**ABOUT THIS EXERCISE**
Each record is to be transcribed in full and exactly.

**DATA PROVIDED**

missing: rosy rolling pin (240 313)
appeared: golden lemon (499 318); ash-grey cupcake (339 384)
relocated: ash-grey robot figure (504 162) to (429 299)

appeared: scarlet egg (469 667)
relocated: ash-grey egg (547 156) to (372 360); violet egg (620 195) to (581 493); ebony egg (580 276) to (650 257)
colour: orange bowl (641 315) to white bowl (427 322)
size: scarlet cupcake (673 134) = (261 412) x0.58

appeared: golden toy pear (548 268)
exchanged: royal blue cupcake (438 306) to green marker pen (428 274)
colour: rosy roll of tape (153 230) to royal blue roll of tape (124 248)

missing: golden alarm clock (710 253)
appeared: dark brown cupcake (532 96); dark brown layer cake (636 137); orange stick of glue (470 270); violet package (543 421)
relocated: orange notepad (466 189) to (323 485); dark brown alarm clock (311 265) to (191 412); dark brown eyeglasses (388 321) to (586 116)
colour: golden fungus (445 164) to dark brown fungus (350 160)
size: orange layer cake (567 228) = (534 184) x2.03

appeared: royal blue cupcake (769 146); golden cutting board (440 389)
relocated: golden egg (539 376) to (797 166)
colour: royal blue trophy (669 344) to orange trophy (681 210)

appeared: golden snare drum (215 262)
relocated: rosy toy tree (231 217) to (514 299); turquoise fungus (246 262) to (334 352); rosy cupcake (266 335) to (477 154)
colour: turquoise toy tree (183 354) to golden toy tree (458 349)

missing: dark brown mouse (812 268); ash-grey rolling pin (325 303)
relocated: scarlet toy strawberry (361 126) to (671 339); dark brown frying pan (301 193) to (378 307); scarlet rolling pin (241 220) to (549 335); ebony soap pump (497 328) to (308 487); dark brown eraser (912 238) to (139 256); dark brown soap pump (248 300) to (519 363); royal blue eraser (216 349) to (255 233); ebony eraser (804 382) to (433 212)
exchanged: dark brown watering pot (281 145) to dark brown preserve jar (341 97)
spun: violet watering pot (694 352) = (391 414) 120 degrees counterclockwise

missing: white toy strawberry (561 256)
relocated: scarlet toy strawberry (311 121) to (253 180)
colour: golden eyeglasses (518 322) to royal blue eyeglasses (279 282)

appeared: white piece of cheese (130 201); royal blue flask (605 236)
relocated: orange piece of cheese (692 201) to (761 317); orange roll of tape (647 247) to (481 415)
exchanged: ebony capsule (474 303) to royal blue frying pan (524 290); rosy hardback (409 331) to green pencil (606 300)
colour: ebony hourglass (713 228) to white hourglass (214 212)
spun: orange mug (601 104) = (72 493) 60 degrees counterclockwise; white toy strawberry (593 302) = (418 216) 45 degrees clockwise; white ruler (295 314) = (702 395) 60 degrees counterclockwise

**OUTPUT OF THE EXERCISE**
missing: rosy rolling pin (240 313)
appeared: golden lemon (499 318); ash-grey cupcake (339 384)
relocated: ash-grey robot figure (504 162) to (429 299)

appeared: scarlet egg (469 667)
relocated: ash-grey egg (547 156) to (372 360); violet egg (620 195) to (581 493); ebony egg (580 276) to (650 257)
colour: orange bowl (641 315) to white bowl (427 322)
size: scarlet cupcake (673 134) = (261 412) x0.58

appeared: golden toy pear (548 268)
exchanged: royal blue cupcake (438 306) to green marker pen (428 274)
colour: rosy roll of tape (153 230) to royal blue roll of tape (124 248)

missing: golden alarm clock (710 253)
appeared: dark brown cupcake (532 96); dark brown layer cake (636 137); orange stick of glue (470 270); violet package (543 421)
relocated: orange notepad (466 189) to (323 485); dark brown alarm clock (311 265) to (191 412); dark brown eyeglasses (388 321) to (586 116)
colour: golden fungus (445 164) to dark brown fungus (350 160)
size: orange layer cake (567 228) = (534 184) x2.03

appeared: royal blue cupcake (769 146); golden cutting board (440 389)
relocated: golden egg (539 376) to (797 166)
colour: royal blue trophy (669 344) to orange trophy (681 210)

appeared: golden snare drum (215 262)
relocated: rosy toy tree (231 217) to (514 299); turquoise fungus (246 262) to (334 352); rosy cupcake (266 335) to (477 154)
colour: turquoise toy tree (183 354) to golden toy tree (458 349)

missing: dark brown mouse (812 268); ash-grey rolling pin (325 303)
relocated: scarlet toy strawberry (361 126) to (671 339); dark brown frying pan (301 193) to (378 307); scarlet rolling pin (241 220) to (549 335); ebony soap pump (497 328) to (308 487); dark brown eraser (912 238) to (139 256); dark brown soap pump (248 300) to (519 363); royal blue eraser (216 349) to (255 233); ebony eraser (804 382) to (433 212)
exchanged: dark brown watering pot (281 145) to dark brown preserve jar (341 97)
spun: violet watering pot (694 352) = (391 414) 120 degrees counterclockwise

missing: white toy strawberry (561 256)
relocated: scarlet toy strawberry (311 121) to (253 180)
colour: golden eyeglasses (518 322) to royal blue eyeglasses (279 282)

appeared: white piece of cheese (130 201); royal blue flask (605 236)
relocated: orange piece of cheese (692 201) to (761 317); orange roll of tape (647 247) to (481 415)
exchanged: ebony capsule (474 303) to royal blue frying pan (524 290); rosy hardback (409 331) to green pencil (606 300)
colour: ebony hourglass (713 228) to white hourglass (214 212)
spun: orange mug (601 104) = (72 493) 60 degrees counterclockwise; white toy strawberry (593 302) = (418 216) 45 degrees clockwise; white ruler (295 314) = (702 395) 60 degrees counterclockwise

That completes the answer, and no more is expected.